# start of Supplied records

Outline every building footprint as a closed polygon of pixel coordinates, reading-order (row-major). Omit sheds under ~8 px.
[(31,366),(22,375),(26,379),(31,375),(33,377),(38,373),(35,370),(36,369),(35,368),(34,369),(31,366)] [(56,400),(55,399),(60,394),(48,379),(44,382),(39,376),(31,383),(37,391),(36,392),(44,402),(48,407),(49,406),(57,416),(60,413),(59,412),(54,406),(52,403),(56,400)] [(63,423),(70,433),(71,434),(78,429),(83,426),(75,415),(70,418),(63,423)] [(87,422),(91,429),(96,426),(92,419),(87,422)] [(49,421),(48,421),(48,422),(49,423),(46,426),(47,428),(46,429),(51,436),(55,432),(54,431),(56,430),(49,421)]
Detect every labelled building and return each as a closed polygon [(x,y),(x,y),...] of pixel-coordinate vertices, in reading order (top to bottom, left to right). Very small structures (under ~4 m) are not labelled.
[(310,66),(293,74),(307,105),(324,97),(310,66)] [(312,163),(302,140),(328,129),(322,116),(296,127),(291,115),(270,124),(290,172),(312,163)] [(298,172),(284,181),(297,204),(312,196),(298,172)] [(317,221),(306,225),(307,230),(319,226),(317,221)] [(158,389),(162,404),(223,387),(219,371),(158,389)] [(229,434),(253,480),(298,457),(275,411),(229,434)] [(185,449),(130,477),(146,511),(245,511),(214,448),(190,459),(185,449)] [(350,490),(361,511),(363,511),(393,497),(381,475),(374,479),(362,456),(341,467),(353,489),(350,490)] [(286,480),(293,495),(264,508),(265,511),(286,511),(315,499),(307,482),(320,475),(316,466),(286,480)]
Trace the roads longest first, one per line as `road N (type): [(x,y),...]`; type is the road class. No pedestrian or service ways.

# end of Supplied records

Copy all of the data above word for word, keeping every line unchanged and in its original order.

Outline every building footprint as a closed polygon of pixel coordinates, reading-order (row-major). Omit sheds under ~8 px.
[(31,366),(22,375),(26,379),(31,375),(33,377),(38,373),(35,370),(36,369),(35,368),(34,369),(31,366)] [(56,400),(55,399),(60,394),(48,379),(44,382),(39,376),(31,383),(37,391),(36,392),(44,402),(48,407),(49,406),(57,416),(60,413),(59,412),(54,406),(52,403),(56,400)] [(63,423),(70,433),(71,434),(78,429),(83,426),(75,415),(70,418),(63,423)] [(87,422),(91,429),(96,426),(92,419),(87,422)] [(49,421),(48,421),(48,422),(49,423),(46,426),(47,428),(46,429),(51,436),(55,432),(54,431),(56,430),(49,421)]
Detect every labelled building and return each as a closed polygon [(x,y),(x,y),...] of pixel-coordinate vertices, in reading order (top to bottom, left to right). Very small structures (under ~4 m) are not labelled.
[(310,66),(293,74),(307,105),(324,97),(310,66)] [(312,163),(302,140),(328,129),(322,116),(296,127),(291,115),(270,124),(290,172),(312,163)] [(298,172),(284,181),(297,204),(312,196),(298,172)] [(317,221),(306,225),(307,230),(319,226),(317,221)] [(158,389),(162,404),(223,387),(219,371),(158,389)] [(229,434),(253,480),(298,457),(275,411),(229,434)] [(185,449),(130,477),(146,511),(245,511),(214,448),(190,459),(185,449)] [(350,490),(361,511),(363,511),(393,497),(381,475),(374,479),(362,456),(341,467),(353,489),(350,490)] [(286,480),(293,495),(264,508),(265,511),(286,511),(315,499),(307,482),(320,475),(316,466),(286,480)]
Trace the roads longest first, one per line as `road N (type): [(x,y),...]`; type is the road class. No pedestrian or service ways.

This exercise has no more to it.